Records for processing:
---
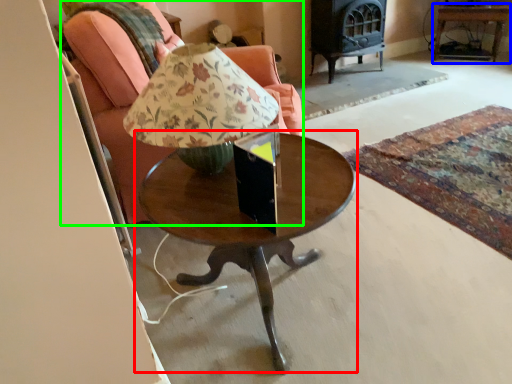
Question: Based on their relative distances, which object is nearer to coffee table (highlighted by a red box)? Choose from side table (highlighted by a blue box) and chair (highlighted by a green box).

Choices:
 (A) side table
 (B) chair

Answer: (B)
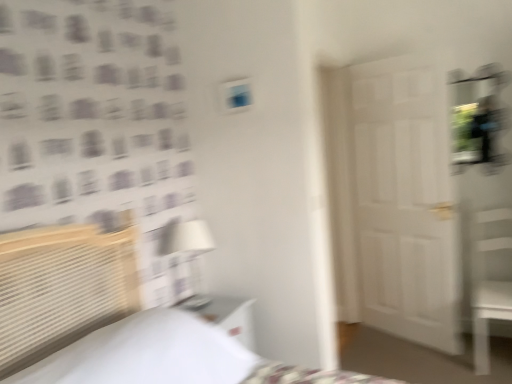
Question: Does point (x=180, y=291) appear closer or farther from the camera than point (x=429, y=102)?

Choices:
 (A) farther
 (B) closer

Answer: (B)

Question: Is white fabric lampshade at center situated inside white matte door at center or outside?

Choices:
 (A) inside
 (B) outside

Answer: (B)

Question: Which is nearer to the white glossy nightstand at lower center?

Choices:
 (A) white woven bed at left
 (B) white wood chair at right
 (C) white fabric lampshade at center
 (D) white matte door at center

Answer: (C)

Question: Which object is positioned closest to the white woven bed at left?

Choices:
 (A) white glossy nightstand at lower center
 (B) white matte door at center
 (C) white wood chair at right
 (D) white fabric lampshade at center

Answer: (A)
---
Given task: Copy out all of the material above word for word, omitting the pictures.

Result for this exercise:
Question: Based on their relative distances, which object is nearer to coffee table (highlighted by a red box)? Choose from side table (highlighted by a blue box) and chair (highlighted by a green box).

Choices:
 (A) side table
 (B) chair

Answer: (B)
Question: Does point (x=180, y=291) appear closer or farther from the camera than point (x=429, y=102)?

Choices:
 (A) farther
 (B) closer

Answer: (B)

Question: Is white fabric lampshade at center situated inside white matte door at center or outside?

Choices:
 (A) inside
 (B) outside

Answer: (B)

Question: Which is nearer to the white glossy nightstand at lower center?

Choices:
 (A) white woven bed at left
 (B) white wood chair at right
 (C) white fabric lampshade at center
 (D) white matte door at center

Answer: (C)

Question: Which object is positioned closest to the white woven bed at left?

Choices:
 (A) white glossy nightstand at lower center
 (B) white matte door at center
 (C) white wood chair at right
 (D) white fabric lampshade at center

Answer: (A)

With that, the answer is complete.